***** DATA FOR THIS TASK *****

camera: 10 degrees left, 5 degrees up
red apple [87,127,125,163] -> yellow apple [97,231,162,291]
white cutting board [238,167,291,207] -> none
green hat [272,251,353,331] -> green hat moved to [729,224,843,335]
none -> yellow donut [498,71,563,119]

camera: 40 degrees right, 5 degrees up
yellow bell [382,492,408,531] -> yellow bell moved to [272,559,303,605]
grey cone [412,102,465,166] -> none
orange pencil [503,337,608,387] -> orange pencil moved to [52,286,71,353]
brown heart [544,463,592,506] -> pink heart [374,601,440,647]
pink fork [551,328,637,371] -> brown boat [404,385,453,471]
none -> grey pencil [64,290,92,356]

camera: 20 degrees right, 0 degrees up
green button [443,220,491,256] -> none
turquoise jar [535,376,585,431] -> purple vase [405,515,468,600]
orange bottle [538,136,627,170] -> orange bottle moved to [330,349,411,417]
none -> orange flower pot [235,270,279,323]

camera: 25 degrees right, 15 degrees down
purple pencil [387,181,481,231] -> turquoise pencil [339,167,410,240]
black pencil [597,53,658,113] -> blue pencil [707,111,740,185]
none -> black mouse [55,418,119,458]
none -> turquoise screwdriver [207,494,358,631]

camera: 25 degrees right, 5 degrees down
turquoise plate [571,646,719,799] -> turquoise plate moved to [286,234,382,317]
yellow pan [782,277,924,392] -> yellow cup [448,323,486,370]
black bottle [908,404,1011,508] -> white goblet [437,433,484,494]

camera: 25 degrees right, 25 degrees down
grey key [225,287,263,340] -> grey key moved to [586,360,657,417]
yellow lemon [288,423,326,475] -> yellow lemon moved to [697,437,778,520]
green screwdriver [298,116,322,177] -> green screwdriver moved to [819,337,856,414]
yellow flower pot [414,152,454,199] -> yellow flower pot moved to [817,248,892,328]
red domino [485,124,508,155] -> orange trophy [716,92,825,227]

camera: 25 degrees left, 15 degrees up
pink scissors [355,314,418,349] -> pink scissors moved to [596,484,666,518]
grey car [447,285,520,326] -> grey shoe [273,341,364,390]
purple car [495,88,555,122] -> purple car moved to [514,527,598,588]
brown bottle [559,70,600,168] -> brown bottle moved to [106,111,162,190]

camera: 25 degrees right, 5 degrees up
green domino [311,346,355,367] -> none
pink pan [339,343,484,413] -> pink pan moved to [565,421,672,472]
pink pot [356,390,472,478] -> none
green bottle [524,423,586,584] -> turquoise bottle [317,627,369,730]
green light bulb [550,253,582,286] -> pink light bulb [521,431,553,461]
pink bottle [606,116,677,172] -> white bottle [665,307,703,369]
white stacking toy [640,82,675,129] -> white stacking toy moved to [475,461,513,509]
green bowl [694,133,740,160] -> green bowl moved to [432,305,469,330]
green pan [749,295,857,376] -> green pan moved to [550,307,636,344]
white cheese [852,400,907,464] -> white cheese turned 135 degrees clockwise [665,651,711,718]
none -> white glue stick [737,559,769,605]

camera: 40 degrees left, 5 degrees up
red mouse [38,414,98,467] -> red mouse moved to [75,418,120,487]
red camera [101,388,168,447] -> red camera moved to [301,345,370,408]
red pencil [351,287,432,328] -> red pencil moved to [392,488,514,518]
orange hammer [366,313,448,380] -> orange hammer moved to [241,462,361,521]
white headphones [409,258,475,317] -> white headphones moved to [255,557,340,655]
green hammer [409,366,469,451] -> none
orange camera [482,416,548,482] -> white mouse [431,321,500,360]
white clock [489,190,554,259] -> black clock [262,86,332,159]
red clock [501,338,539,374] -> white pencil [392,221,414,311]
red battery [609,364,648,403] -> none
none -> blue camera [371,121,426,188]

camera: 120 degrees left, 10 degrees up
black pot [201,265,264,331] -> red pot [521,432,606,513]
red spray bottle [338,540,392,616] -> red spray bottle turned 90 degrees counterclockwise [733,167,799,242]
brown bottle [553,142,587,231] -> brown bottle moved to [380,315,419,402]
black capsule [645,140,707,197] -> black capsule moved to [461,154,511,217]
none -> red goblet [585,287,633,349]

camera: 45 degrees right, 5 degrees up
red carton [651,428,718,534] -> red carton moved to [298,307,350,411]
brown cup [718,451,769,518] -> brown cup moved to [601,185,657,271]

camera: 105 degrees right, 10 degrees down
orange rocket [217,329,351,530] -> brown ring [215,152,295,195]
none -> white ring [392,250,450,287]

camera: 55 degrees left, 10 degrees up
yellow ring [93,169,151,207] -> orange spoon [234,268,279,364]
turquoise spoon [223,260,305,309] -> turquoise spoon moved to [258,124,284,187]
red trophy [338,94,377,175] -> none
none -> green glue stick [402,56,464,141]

*****

Look through the data above for the string "flower" and copy every line where it appears.

none -> orange flower pot [235,270,279,323]
yellow flower pot [414,152,454,199] -> yellow flower pot moved to [817,248,892,328]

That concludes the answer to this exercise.